Your objective:
Among the records that follow, set down only the lines from the one containing "U14: XOR 74HC86" to the one containing "J108 pin 4: USER2 -> USER", both included, exactly.

Segment Start: Extracted material

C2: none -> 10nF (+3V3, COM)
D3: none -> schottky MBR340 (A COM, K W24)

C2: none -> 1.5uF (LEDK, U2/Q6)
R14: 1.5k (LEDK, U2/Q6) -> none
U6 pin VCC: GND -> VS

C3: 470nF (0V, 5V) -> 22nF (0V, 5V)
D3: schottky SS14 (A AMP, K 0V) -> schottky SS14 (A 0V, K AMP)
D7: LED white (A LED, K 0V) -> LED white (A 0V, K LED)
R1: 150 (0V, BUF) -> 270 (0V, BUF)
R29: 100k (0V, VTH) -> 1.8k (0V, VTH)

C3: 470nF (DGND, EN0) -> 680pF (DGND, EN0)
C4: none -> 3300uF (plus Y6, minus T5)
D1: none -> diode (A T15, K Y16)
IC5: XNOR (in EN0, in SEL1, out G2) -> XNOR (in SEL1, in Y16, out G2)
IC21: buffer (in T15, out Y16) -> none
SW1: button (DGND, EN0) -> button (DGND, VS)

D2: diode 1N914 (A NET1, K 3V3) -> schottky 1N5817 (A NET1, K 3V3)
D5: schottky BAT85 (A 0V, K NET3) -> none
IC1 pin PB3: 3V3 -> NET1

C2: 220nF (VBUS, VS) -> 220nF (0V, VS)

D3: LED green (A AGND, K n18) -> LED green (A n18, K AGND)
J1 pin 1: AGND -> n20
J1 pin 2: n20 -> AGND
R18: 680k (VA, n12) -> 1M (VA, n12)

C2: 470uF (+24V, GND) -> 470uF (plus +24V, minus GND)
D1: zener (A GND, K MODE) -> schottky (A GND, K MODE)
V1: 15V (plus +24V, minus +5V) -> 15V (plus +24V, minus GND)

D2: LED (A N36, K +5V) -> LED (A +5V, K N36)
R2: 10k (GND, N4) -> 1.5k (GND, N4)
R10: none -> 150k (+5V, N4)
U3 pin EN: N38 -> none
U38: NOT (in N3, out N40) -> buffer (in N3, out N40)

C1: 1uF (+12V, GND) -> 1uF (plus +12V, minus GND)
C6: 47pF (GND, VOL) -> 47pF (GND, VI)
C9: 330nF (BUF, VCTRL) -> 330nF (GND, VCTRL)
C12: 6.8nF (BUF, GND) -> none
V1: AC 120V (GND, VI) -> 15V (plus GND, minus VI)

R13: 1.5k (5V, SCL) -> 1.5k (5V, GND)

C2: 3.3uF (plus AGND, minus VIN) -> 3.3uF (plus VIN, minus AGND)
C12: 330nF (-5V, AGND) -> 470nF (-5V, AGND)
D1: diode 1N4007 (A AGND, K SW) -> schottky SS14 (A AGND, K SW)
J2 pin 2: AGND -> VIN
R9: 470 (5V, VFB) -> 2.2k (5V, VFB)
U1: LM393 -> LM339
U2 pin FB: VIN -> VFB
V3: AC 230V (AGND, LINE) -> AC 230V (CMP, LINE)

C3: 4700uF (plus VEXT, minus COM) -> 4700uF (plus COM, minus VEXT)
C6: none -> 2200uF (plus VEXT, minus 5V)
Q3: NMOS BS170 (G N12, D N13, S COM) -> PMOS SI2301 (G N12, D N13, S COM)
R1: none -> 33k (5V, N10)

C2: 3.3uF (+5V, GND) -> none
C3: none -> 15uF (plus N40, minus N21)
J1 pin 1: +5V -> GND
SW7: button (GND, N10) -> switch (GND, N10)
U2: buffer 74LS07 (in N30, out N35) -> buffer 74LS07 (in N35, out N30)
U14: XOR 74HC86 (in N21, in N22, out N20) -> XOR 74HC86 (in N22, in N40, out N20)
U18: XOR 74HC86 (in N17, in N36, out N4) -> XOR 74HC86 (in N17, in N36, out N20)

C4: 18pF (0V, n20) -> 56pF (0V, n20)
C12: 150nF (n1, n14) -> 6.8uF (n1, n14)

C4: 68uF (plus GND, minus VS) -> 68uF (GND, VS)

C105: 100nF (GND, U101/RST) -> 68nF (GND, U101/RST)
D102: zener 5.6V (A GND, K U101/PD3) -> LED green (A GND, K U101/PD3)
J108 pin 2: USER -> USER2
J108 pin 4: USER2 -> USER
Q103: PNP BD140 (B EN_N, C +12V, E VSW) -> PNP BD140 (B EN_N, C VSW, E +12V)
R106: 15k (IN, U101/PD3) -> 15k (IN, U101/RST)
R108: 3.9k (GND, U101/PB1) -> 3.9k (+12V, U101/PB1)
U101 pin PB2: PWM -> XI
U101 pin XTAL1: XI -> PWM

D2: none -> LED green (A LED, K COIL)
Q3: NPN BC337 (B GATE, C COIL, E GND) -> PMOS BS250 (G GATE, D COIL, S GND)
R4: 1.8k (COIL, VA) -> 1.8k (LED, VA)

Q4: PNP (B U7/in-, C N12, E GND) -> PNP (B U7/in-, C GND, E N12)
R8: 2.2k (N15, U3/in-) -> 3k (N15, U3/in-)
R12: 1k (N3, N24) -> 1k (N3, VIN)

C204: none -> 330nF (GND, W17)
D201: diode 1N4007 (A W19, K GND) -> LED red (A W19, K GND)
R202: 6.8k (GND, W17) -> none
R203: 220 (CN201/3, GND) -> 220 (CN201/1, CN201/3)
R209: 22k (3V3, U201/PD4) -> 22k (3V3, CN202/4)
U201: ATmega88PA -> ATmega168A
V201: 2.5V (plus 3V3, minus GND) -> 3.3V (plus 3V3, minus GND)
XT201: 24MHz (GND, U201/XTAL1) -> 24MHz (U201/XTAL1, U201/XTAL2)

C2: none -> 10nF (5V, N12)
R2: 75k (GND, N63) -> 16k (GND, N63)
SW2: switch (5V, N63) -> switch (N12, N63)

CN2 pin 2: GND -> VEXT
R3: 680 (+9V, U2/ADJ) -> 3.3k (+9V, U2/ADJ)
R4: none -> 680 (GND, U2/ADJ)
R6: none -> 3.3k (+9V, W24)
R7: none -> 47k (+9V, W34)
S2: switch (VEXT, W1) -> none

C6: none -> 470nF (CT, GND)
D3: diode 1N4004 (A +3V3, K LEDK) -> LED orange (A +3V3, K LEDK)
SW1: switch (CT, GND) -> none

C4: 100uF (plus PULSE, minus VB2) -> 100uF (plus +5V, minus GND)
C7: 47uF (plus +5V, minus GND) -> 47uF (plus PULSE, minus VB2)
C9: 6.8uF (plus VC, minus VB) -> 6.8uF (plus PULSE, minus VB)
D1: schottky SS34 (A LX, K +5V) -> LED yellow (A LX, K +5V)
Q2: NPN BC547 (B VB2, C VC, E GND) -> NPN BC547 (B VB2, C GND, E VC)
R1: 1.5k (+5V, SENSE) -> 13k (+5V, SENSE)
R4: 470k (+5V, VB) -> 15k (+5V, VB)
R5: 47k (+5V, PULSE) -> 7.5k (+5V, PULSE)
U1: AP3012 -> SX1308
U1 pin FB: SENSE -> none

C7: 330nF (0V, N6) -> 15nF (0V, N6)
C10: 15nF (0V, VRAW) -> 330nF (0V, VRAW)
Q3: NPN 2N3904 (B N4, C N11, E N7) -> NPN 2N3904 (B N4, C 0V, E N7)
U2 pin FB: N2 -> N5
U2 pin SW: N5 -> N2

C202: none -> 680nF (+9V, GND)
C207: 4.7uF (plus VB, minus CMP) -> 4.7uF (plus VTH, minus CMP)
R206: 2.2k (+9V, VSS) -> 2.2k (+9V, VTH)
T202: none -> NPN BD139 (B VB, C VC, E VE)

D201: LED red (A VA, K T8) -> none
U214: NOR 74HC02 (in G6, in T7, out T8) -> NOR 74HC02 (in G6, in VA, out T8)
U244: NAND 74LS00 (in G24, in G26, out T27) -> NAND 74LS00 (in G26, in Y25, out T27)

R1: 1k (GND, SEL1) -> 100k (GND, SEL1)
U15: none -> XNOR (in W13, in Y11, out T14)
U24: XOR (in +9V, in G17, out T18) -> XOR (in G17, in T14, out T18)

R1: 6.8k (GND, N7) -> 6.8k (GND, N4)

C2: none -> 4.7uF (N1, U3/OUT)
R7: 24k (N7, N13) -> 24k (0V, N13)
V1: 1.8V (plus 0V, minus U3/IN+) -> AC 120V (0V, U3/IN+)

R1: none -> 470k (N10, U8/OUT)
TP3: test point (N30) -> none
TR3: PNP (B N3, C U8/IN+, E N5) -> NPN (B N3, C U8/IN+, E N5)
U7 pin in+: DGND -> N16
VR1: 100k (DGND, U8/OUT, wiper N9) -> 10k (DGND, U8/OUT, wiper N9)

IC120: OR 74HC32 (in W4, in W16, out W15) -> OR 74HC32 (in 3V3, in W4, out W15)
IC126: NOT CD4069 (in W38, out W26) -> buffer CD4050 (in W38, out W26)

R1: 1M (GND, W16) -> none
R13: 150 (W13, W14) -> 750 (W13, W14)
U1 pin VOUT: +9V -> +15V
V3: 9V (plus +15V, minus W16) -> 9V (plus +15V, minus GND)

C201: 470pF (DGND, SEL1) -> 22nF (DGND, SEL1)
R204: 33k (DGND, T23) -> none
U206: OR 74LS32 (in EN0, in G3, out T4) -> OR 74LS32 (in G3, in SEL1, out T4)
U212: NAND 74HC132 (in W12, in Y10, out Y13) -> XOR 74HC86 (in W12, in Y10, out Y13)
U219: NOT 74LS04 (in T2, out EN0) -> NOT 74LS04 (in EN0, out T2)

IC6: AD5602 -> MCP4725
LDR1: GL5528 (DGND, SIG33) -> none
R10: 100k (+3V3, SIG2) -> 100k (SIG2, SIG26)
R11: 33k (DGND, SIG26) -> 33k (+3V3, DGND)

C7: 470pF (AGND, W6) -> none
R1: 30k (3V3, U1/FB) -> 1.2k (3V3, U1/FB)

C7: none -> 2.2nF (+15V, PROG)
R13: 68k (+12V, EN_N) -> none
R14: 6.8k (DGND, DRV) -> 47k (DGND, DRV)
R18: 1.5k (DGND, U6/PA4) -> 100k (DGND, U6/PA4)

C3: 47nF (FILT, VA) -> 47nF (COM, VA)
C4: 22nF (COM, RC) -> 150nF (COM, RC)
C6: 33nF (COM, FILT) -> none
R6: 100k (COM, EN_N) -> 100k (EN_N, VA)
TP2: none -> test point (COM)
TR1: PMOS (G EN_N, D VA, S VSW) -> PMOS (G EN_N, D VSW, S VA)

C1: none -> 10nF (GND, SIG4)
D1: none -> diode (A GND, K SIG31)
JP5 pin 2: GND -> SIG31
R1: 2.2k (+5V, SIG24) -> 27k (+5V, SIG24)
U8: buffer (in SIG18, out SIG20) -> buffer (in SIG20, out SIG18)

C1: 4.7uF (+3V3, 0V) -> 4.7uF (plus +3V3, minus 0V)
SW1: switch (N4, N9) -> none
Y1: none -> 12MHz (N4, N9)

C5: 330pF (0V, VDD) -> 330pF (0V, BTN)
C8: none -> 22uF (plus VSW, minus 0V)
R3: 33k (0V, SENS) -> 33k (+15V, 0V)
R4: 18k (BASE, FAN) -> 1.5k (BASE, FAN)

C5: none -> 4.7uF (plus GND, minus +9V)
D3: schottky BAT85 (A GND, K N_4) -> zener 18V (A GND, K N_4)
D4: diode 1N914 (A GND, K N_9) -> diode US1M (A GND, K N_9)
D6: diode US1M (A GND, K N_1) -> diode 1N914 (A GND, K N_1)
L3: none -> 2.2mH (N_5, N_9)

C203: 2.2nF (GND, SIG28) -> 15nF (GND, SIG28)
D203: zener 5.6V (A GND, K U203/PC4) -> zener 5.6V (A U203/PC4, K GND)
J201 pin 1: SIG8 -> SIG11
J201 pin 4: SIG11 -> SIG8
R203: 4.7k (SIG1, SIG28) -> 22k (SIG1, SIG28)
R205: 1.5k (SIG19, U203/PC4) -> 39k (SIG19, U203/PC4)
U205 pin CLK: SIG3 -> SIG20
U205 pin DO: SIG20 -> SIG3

Segment End: Extracted material

Reply:
U14: XOR 74HC86 (in N21, in N22, out N20) -> XOR 74HC86 (in N22, in N40, out N20)
U18: XOR 74HC86 (in N17, in N36, out N4) -> XOR 74HC86 (in N17, in N36, out N20)

C4: 18pF (0V, n20) -> 56pF (0V, n20)
C12: 150nF (n1, n14) -> 6.8uF (n1, n14)

C4: 68uF (plus GND, minus VS) -> 68uF (GND, VS)

C105: 100nF (GND, U101/RST) -> 68nF (GND, U101/RST)
D102: zener 5.6V (A GND, K U101/PD3) -> LED green (A GND, K U101/PD3)
J108 pin 2: USER -> USER2
J108 pin 4: USER2 -> USER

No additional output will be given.